[Object quantity data]
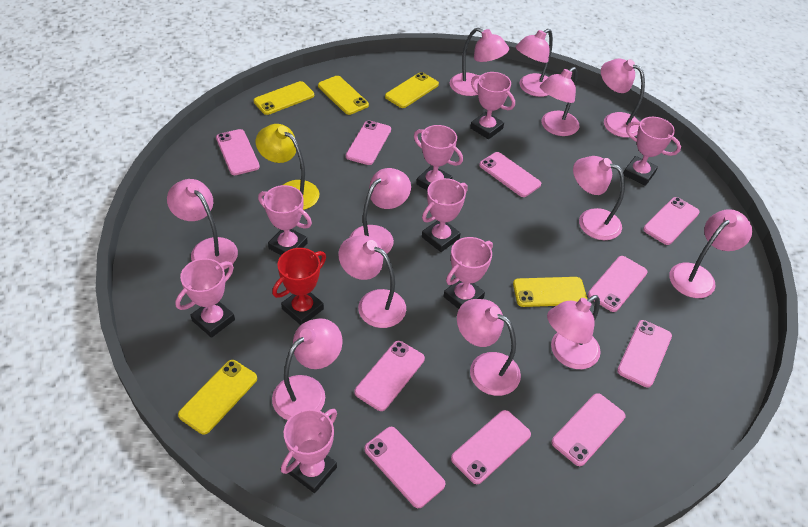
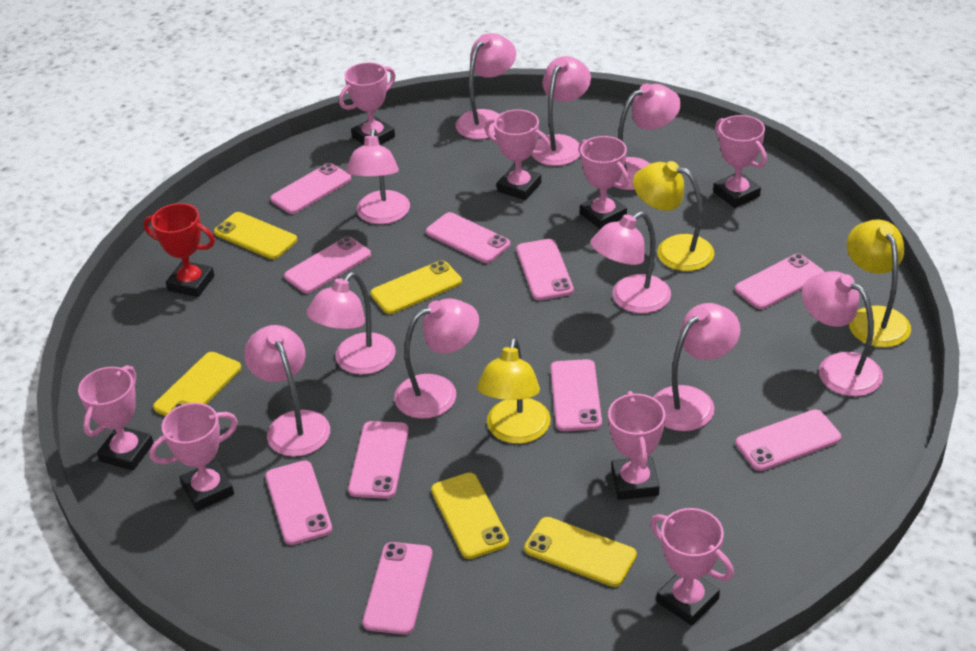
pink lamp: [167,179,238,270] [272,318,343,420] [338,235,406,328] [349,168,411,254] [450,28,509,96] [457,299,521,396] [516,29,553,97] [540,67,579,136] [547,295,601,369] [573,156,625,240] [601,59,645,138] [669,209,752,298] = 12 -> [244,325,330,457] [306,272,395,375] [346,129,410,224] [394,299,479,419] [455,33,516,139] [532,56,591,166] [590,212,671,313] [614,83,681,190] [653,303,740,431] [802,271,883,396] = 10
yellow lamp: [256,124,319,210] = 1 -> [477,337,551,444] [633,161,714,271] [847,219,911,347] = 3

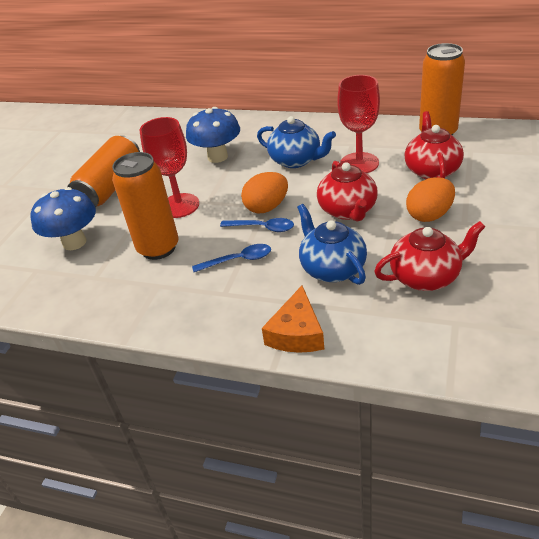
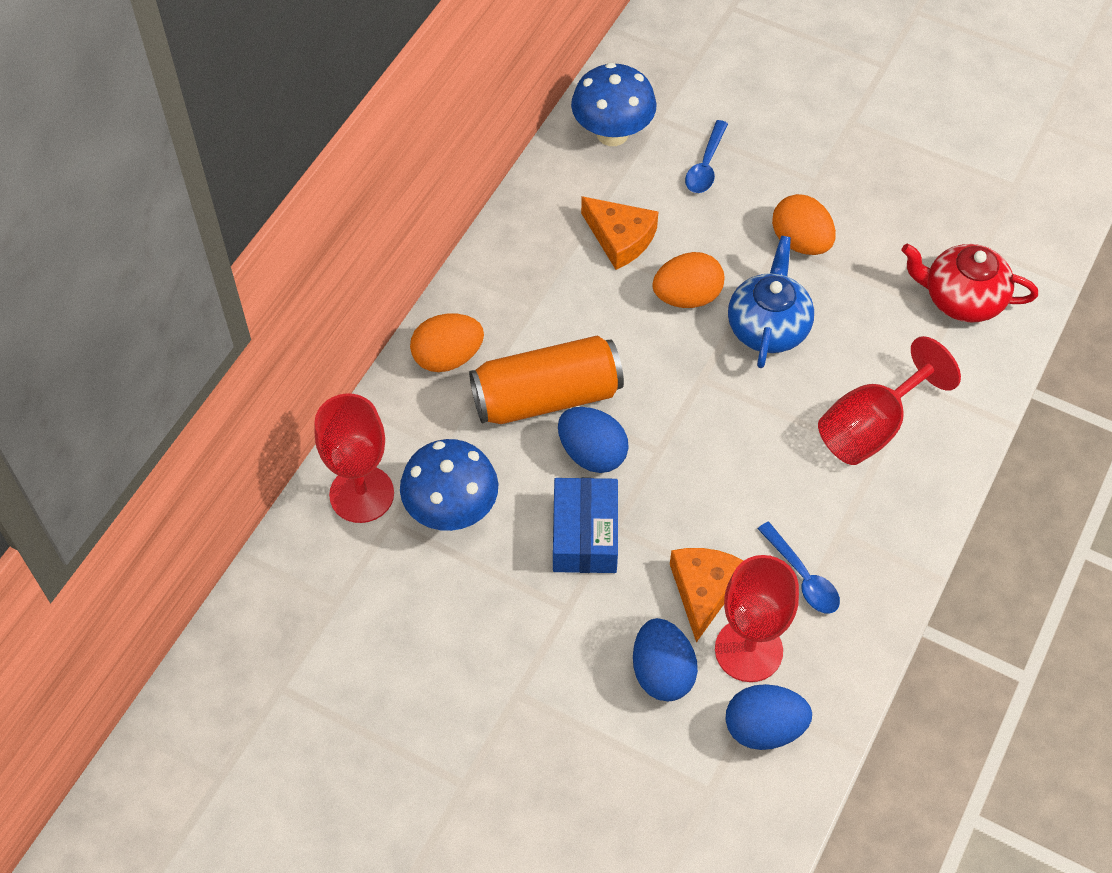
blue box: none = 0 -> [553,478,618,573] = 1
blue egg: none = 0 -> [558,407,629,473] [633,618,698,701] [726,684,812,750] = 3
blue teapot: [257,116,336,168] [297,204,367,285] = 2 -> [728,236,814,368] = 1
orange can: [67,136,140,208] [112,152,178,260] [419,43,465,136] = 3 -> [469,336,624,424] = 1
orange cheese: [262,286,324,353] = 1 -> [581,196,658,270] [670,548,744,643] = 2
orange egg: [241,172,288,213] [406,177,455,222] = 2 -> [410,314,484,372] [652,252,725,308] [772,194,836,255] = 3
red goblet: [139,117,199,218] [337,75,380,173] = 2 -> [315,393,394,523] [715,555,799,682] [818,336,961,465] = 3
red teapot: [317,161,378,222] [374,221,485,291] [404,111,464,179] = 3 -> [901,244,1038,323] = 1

*Exercise requirements*
Only an exact copy of the records counts as an answer. Leave out the images.

*Answer to this exercise*
pink lamp: [167,179,238,270] [272,318,343,420] [338,235,406,328] [349,168,411,254] [450,28,509,96] [457,299,521,396] [516,29,553,97] [540,67,579,136] [547,295,601,369] [573,156,625,240] [601,59,645,138] [669,209,752,298] = 12 -> [244,325,330,457] [306,272,395,375] [346,129,410,224] [394,299,479,419] [455,33,516,139] [532,56,591,166] [590,212,671,313] [614,83,681,190] [653,303,740,431] [802,271,883,396] = 10
yellow lamp: [256,124,319,210] = 1 -> [477,337,551,444] [633,161,714,271] [847,219,911,347] = 3

blue box: none = 0 -> [553,478,618,573] = 1
blue egg: none = 0 -> [558,407,629,473] [633,618,698,701] [726,684,812,750] = 3
blue teapot: [257,116,336,168] [297,204,367,285] = 2 -> [728,236,814,368] = 1
orange can: [67,136,140,208] [112,152,178,260] [419,43,465,136] = 3 -> [469,336,624,424] = 1
orange cheese: [262,286,324,353] = 1 -> [581,196,658,270] [670,548,744,643] = 2
orange egg: [241,172,288,213] [406,177,455,222] = 2 -> [410,314,484,372] [652,252,725,308] [772,194,836,255] = 3
red goblet: [139,117,199,218] [337,75,380,173] = 2 -> [315,393,394,523] [715,555,799,682] [818,336,961,465] = 3
red teapot: [317,161,378,222] [374,221,485,291] [404,111,464,179] = 3 -> [901,244,1038,323] = 1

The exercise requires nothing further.